STORED DATA =>
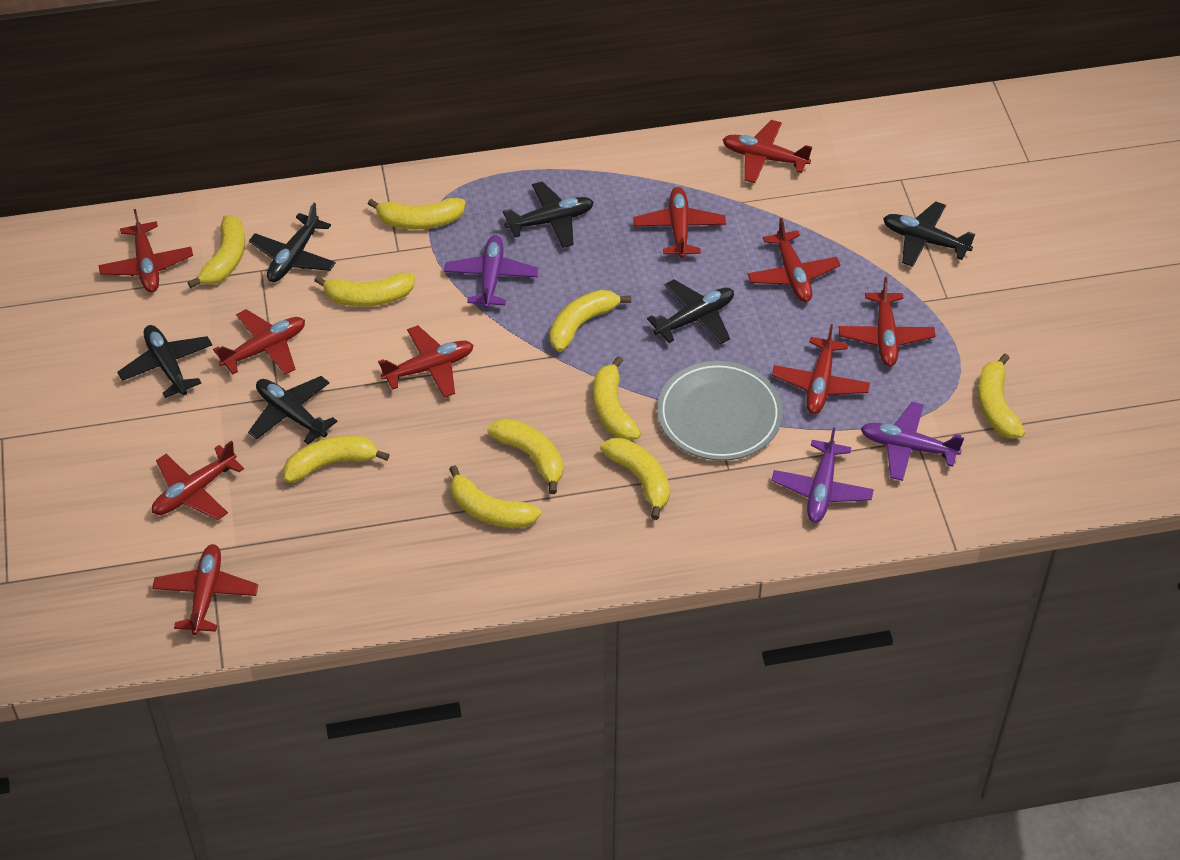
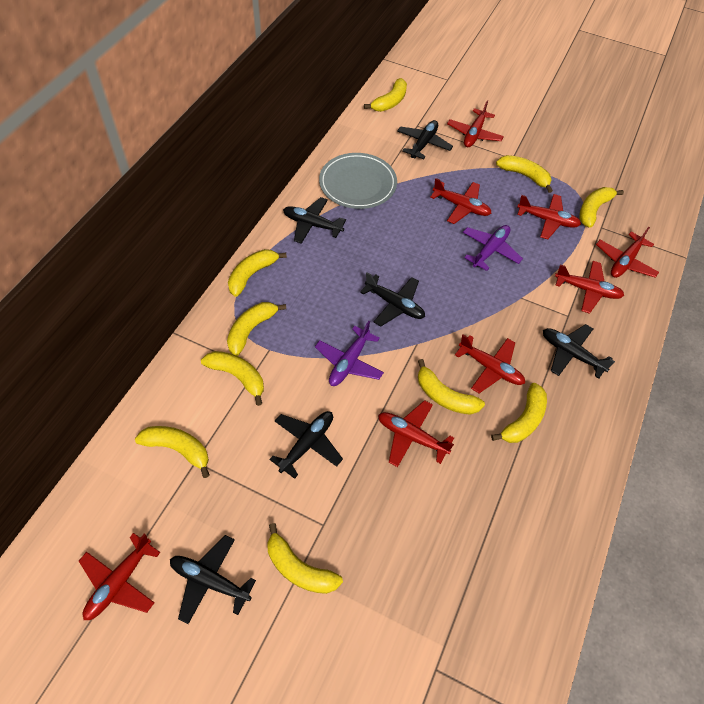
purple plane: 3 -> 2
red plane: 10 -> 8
* * *
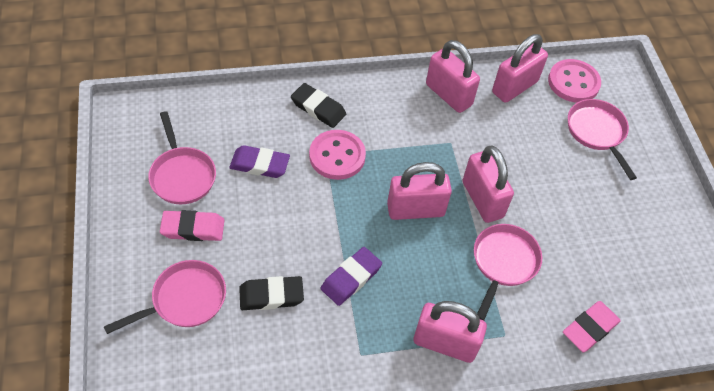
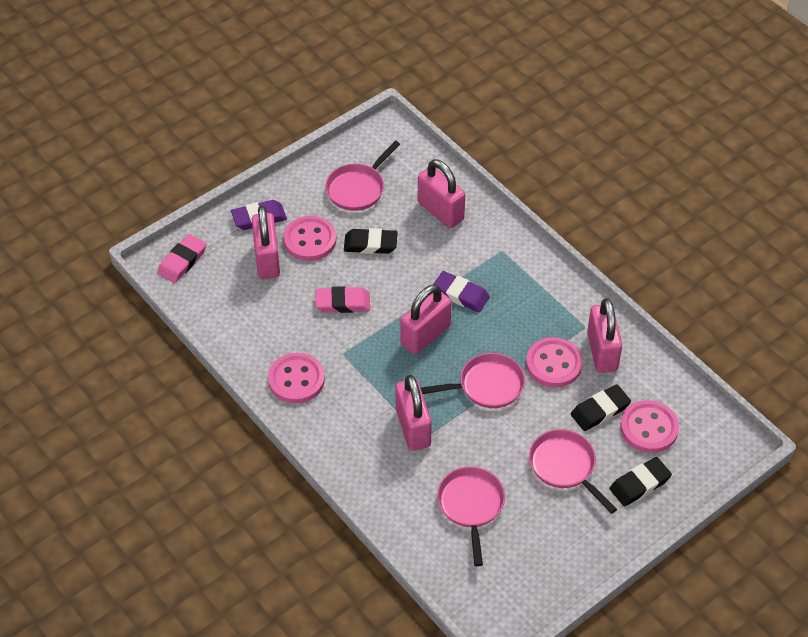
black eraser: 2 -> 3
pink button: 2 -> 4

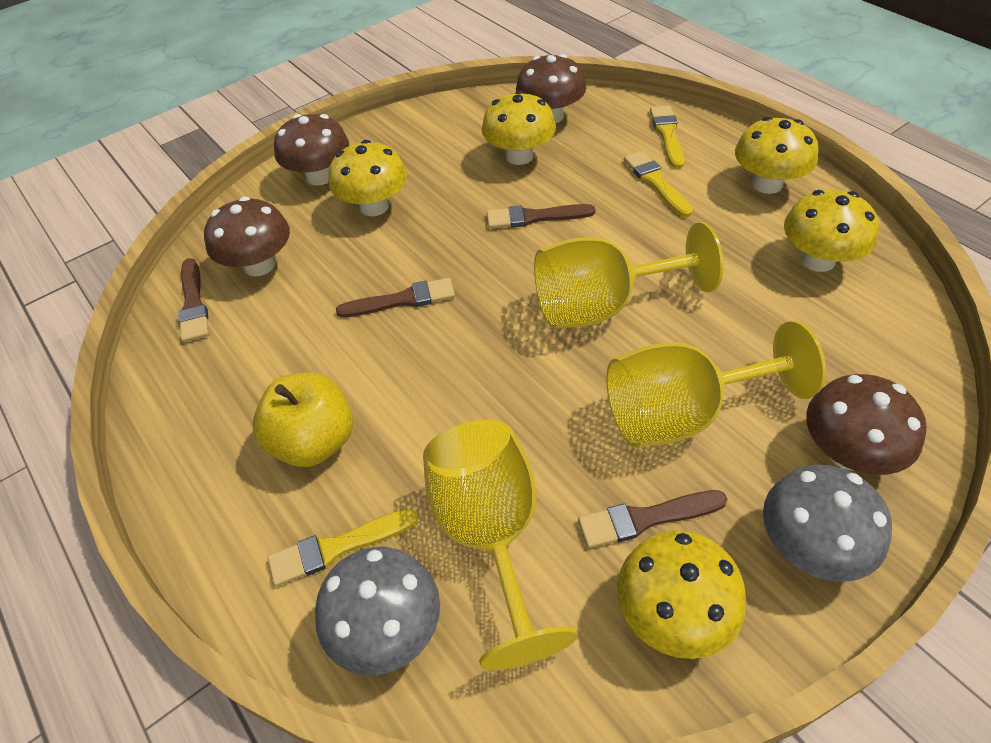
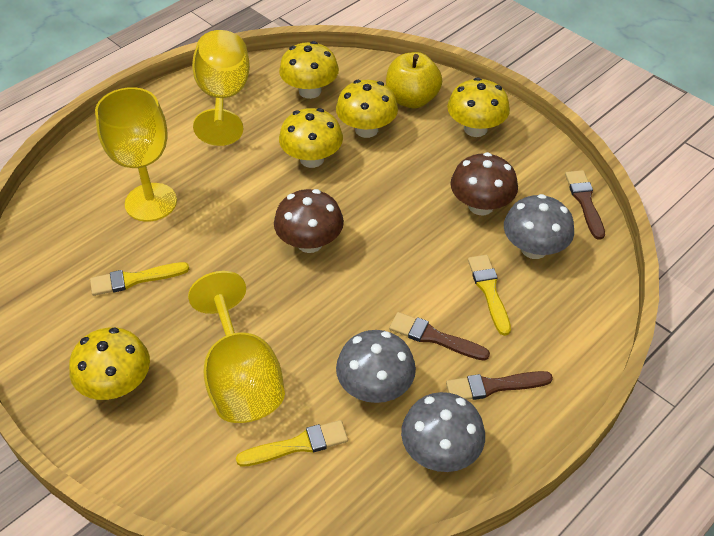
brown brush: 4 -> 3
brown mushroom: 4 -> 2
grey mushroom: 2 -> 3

YOUR TASK => Give again the lines of the listing above that run from the one with "black eraser: 2 -> 3" up to and including the one with "grey mushroom: 2 -> 3". Keep them exact and omit the pictures.

EXERCISE RESULT =>
black eraser: 2 -> 3
pink button: 2 -> 4

brown brush: 4 -> 3
brown mushroom: 4 -> 2
grey mushroom: 2 -> 3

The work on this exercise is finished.